Problem:
Counting only lines that contain the word "triangle", state the total for the listing below and nothing else.

The input:
■ ■ ■ ■ ■ ■ ■
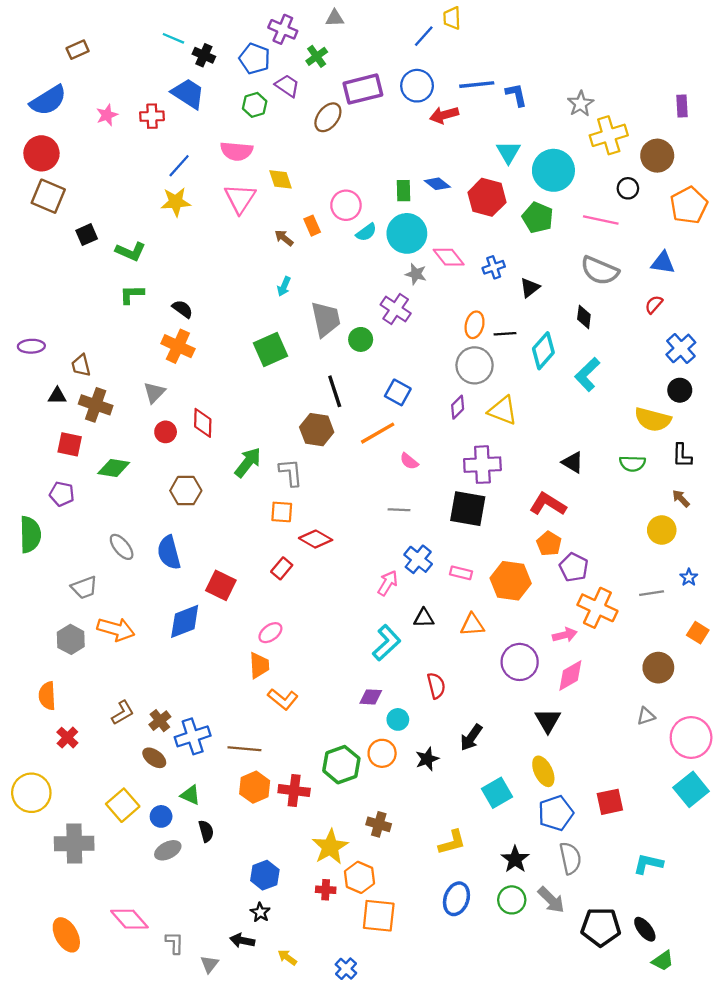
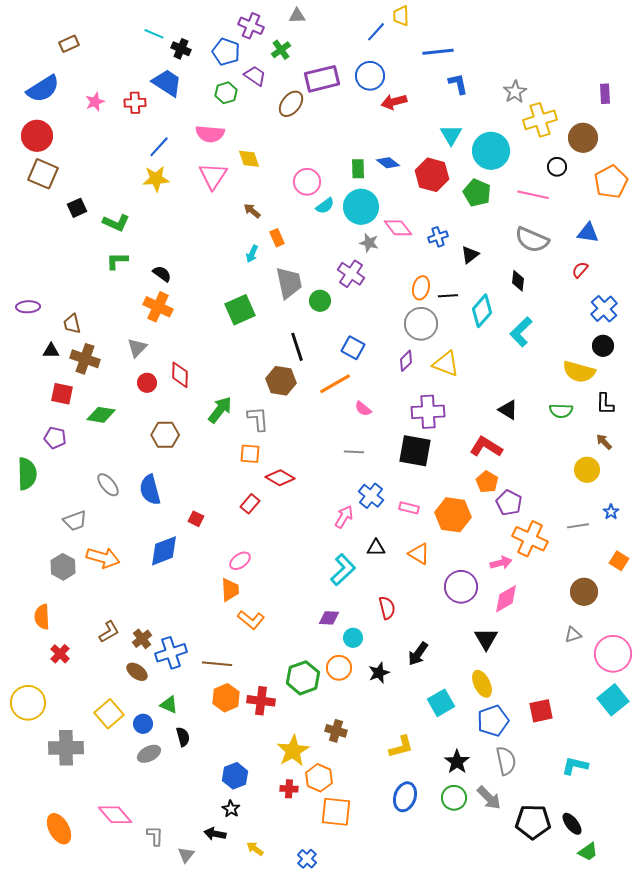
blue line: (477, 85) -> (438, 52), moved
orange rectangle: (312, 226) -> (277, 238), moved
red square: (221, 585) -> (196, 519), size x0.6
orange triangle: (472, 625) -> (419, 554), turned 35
■ ■ ■ ■ ■ ■ ■
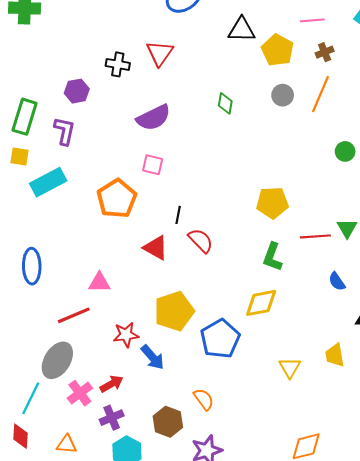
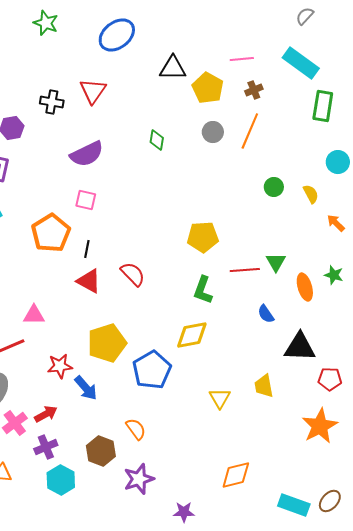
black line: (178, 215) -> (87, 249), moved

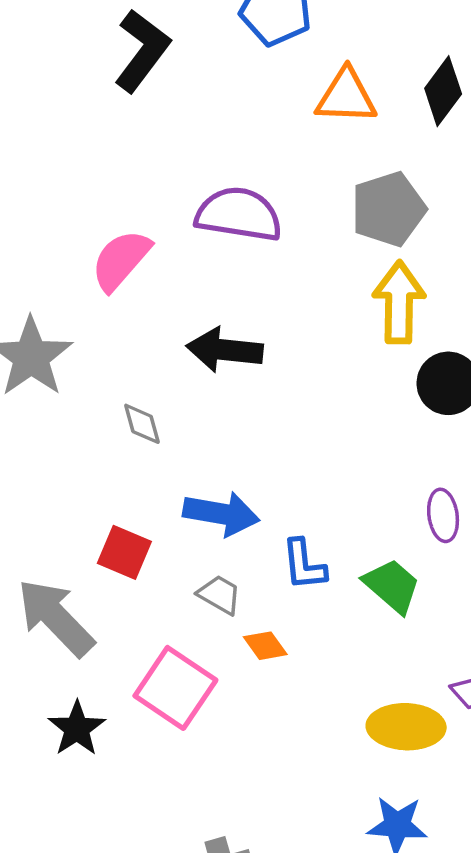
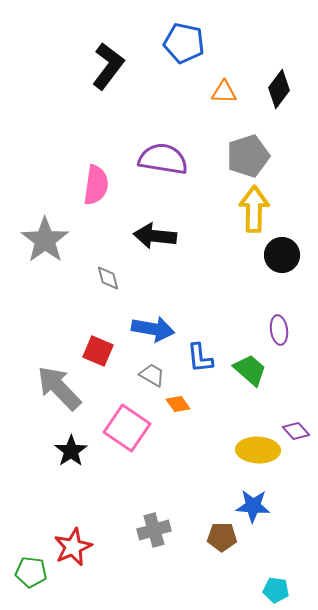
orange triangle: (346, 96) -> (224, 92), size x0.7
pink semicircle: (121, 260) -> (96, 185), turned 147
■ ■ ■ ■ ■ ■ ■
Written answer:
2